Exercise input:
-.-.-

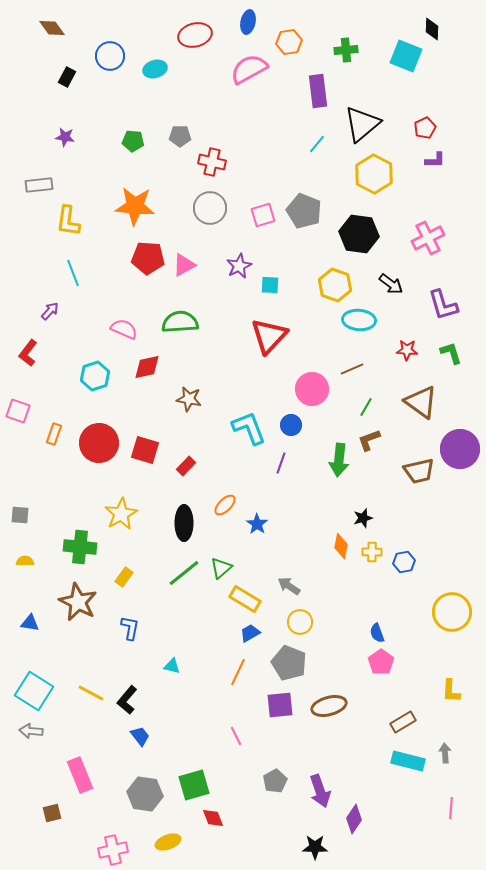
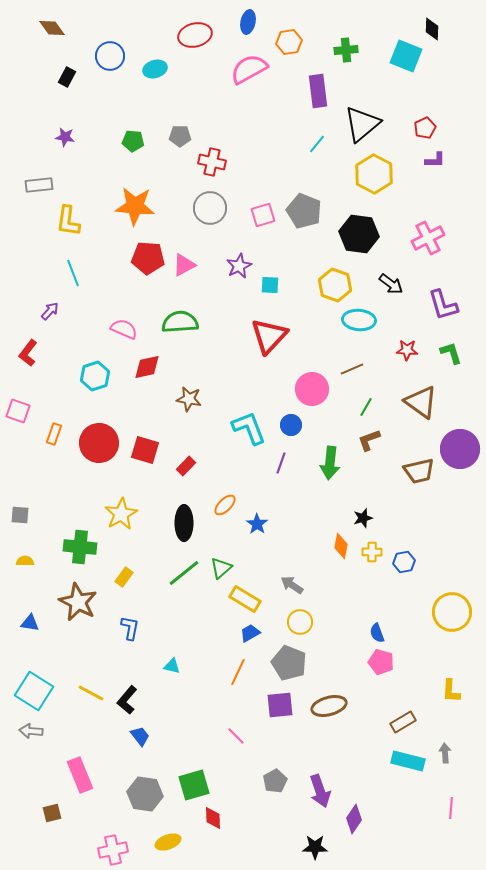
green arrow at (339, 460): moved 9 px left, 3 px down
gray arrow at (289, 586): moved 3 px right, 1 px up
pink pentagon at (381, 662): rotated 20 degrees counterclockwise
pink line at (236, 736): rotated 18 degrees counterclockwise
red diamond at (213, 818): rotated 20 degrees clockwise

-.-.-

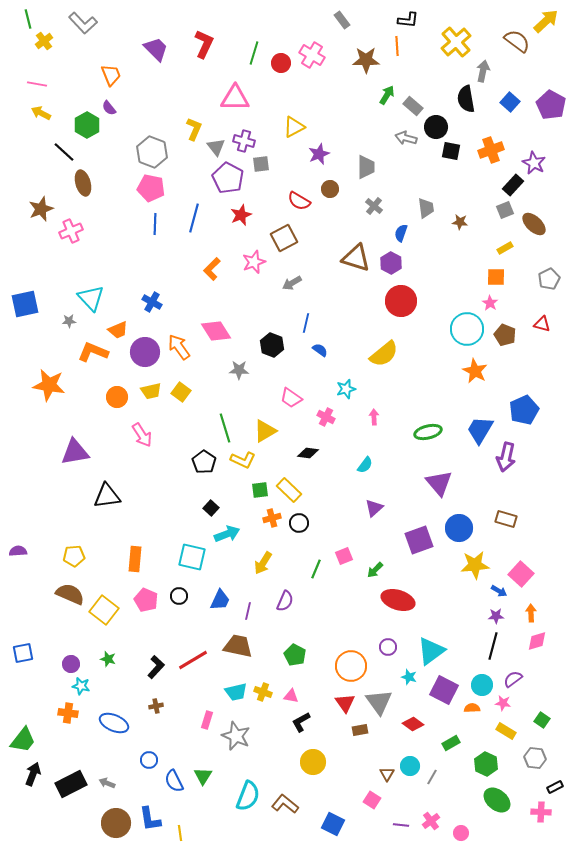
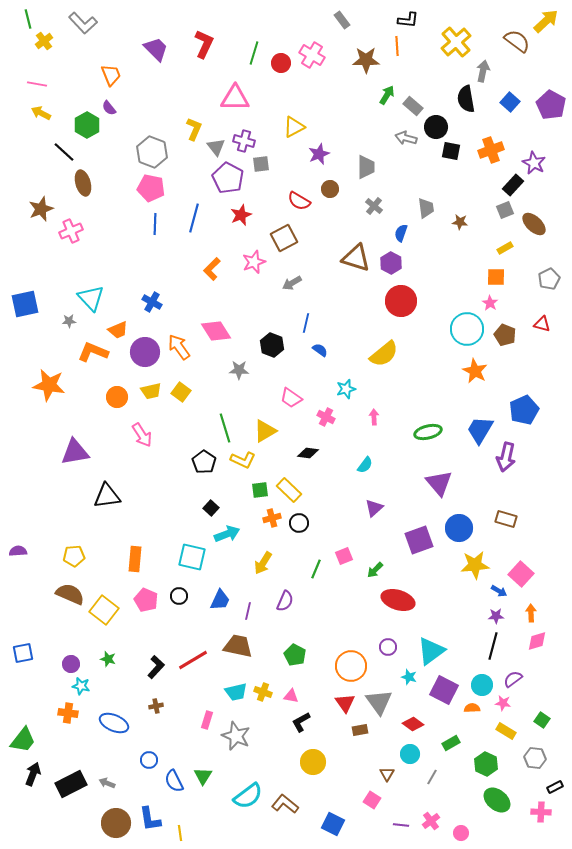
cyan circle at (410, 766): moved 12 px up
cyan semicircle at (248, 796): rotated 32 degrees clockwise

-.-.-

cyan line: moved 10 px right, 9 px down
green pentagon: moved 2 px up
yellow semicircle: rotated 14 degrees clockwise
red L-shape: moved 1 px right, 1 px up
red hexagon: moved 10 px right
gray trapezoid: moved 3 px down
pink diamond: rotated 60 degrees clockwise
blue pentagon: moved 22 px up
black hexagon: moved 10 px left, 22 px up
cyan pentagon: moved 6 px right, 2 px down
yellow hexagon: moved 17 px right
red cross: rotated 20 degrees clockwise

-.-.-

What the exercise asks: All lines with the word "pink" must be located in the data and copied.

Written solution:
pink pentagon at (381, 662): rotated 20 degrees counterclockwise
pink line at (236, 736): rotated 18 degrees counterclockwise
pink diamond: rotated 60 degrees clockwise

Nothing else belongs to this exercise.